* Exercise details: Go to the line holding "- recoloured: tukizix" in the entries below and write out exactly every line down to and including the line holding "- recoloured: sumine (blue)".

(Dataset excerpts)

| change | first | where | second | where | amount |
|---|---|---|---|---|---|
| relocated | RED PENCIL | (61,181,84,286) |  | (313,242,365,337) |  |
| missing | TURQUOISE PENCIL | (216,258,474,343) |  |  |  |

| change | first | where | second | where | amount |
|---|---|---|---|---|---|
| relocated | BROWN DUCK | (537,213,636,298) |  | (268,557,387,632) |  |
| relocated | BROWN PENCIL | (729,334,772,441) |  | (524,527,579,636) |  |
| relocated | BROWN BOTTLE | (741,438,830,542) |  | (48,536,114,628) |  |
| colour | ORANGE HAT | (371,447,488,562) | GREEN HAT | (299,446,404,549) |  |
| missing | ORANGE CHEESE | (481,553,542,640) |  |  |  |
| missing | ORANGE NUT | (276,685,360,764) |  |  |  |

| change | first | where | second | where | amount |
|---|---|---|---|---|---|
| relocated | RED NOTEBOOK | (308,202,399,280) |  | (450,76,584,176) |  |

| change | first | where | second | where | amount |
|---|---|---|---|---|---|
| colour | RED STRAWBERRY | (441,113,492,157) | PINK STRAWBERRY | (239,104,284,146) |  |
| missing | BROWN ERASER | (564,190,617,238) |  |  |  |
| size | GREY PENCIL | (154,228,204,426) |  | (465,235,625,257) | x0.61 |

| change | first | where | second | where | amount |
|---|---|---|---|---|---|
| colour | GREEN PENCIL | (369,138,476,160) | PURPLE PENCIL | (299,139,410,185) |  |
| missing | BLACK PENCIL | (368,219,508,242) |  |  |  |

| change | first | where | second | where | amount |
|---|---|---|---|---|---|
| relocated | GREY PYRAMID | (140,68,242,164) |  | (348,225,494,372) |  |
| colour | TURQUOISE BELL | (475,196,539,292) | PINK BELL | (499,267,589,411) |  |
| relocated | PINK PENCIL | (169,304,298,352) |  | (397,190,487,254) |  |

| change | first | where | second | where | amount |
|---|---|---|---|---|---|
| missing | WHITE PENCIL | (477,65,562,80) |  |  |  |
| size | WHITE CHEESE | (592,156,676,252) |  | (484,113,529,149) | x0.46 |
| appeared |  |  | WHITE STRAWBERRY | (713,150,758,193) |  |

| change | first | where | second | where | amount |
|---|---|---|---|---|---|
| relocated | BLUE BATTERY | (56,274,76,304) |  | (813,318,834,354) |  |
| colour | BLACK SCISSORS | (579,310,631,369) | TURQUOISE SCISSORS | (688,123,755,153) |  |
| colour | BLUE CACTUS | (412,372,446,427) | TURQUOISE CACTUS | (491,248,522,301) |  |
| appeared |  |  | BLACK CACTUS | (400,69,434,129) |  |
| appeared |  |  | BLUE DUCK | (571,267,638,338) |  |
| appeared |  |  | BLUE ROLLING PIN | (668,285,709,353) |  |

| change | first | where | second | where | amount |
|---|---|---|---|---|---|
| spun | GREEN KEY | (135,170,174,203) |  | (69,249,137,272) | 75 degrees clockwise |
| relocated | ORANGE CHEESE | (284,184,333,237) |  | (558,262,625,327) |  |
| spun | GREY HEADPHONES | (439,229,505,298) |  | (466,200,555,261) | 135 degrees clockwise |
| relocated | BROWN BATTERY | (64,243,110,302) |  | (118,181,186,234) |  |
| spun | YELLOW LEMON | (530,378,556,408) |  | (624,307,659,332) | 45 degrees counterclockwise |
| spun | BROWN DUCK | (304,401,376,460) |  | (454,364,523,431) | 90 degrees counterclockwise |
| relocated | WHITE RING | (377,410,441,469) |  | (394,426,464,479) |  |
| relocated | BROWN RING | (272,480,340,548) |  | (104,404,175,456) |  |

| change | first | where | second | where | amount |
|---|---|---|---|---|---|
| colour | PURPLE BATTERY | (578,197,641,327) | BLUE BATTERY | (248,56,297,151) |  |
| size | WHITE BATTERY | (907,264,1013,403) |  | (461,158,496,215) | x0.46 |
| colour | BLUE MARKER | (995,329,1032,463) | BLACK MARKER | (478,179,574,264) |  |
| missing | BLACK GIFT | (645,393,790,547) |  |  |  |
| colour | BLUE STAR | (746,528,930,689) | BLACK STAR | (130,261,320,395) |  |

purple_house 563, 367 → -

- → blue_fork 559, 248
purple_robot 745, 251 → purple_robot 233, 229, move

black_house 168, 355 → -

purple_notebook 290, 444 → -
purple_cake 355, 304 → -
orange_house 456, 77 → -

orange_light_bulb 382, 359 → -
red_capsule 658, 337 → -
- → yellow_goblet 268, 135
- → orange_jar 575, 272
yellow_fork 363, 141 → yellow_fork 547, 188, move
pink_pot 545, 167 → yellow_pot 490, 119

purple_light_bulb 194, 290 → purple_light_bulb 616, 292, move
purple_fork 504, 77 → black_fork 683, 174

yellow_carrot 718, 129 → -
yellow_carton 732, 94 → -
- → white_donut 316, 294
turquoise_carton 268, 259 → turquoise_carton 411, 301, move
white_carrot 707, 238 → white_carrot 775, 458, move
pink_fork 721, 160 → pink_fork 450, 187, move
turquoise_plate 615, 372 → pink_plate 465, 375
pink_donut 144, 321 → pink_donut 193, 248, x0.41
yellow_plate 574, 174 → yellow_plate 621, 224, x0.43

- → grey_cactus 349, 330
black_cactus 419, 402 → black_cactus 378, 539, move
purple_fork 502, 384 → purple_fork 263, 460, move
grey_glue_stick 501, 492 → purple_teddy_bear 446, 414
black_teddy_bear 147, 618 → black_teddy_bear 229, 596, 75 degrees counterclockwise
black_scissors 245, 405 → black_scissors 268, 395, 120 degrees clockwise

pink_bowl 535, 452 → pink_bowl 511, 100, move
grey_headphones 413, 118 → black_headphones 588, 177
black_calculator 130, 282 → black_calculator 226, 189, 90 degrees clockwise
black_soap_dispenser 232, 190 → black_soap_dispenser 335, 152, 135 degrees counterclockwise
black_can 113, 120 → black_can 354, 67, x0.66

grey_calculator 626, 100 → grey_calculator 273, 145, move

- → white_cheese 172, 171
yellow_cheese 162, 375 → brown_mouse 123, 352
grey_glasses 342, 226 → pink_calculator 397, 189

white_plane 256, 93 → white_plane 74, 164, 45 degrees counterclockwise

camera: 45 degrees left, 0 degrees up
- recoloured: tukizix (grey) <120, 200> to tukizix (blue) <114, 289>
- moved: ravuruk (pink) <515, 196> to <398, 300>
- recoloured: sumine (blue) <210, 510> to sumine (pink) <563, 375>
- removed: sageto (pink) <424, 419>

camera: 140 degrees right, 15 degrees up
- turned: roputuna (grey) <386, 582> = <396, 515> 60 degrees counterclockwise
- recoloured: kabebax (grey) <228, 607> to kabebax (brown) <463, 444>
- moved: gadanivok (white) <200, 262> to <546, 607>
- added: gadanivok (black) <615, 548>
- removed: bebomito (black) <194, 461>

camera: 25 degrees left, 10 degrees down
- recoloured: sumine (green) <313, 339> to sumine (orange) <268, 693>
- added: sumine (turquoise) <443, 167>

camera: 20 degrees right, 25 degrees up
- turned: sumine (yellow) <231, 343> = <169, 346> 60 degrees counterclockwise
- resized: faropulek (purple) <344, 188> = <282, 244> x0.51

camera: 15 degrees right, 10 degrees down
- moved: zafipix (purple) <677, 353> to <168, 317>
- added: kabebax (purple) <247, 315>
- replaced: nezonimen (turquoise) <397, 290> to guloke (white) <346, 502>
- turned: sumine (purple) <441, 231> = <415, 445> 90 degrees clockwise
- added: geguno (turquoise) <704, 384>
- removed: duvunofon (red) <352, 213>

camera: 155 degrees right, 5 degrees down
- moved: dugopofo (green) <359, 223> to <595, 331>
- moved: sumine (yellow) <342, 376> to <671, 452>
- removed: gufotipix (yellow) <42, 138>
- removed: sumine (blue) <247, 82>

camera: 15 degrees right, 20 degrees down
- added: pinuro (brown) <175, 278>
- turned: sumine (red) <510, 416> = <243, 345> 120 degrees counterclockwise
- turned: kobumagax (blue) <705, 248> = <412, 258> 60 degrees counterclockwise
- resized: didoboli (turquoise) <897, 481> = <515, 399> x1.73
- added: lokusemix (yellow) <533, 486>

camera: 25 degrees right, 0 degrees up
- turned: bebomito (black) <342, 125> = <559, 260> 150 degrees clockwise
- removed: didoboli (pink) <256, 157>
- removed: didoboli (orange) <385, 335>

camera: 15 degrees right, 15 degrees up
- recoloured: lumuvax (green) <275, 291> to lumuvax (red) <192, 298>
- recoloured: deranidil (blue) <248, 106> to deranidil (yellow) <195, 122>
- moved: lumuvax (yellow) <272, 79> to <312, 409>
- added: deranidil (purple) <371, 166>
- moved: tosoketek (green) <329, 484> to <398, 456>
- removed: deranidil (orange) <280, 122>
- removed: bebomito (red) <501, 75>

* Finished exercise:
- recoloured: tukizix (grey) <120, 200> to tukizix (blue) <114, 289>
- moved: ravuruk (pink) <515, 196> to <398, 300>
- recoloured: sumine (blue) <210, 510> to sumine (pink) <563, 375>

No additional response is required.